Data for review ::
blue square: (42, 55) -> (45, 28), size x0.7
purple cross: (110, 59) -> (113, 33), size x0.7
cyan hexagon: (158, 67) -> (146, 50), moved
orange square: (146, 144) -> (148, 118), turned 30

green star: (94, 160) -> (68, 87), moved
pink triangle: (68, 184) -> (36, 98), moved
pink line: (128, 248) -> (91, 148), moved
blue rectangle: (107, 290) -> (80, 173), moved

==

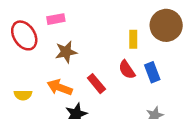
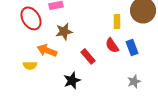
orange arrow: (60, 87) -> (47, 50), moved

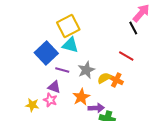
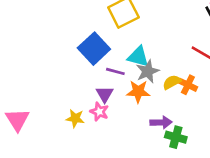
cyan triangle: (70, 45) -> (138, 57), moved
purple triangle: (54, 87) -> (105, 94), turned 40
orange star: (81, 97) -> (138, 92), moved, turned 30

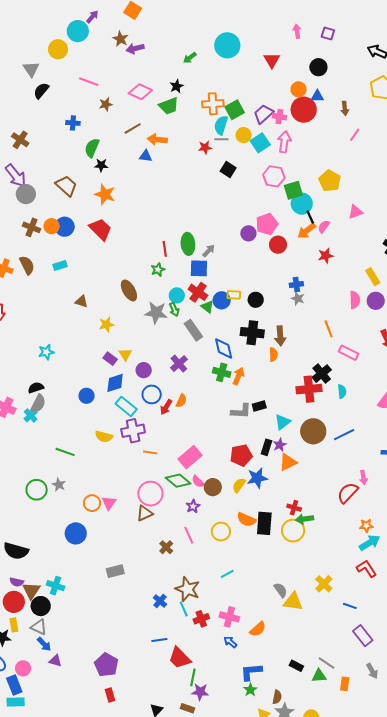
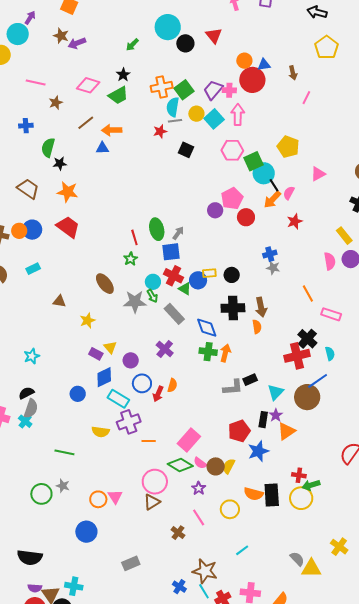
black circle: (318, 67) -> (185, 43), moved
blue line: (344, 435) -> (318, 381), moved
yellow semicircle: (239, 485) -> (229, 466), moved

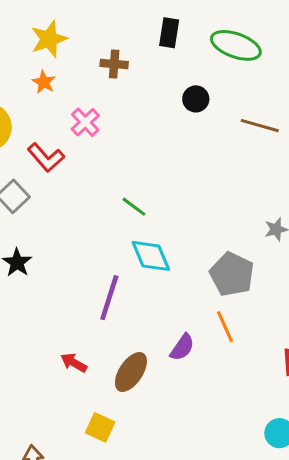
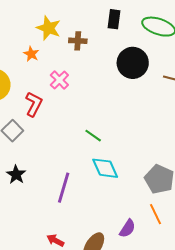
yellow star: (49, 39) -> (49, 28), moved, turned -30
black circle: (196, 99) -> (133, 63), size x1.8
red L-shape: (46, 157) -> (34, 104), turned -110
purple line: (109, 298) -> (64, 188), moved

Exercise :: Which lines of the records above contain the word "yellow"? Copy each of them.

Answer space ::
yellow semicircle: (239, 485) -> (229, 466), moved
yellow star: (49, 39) -> (49, 28), moved, turned -30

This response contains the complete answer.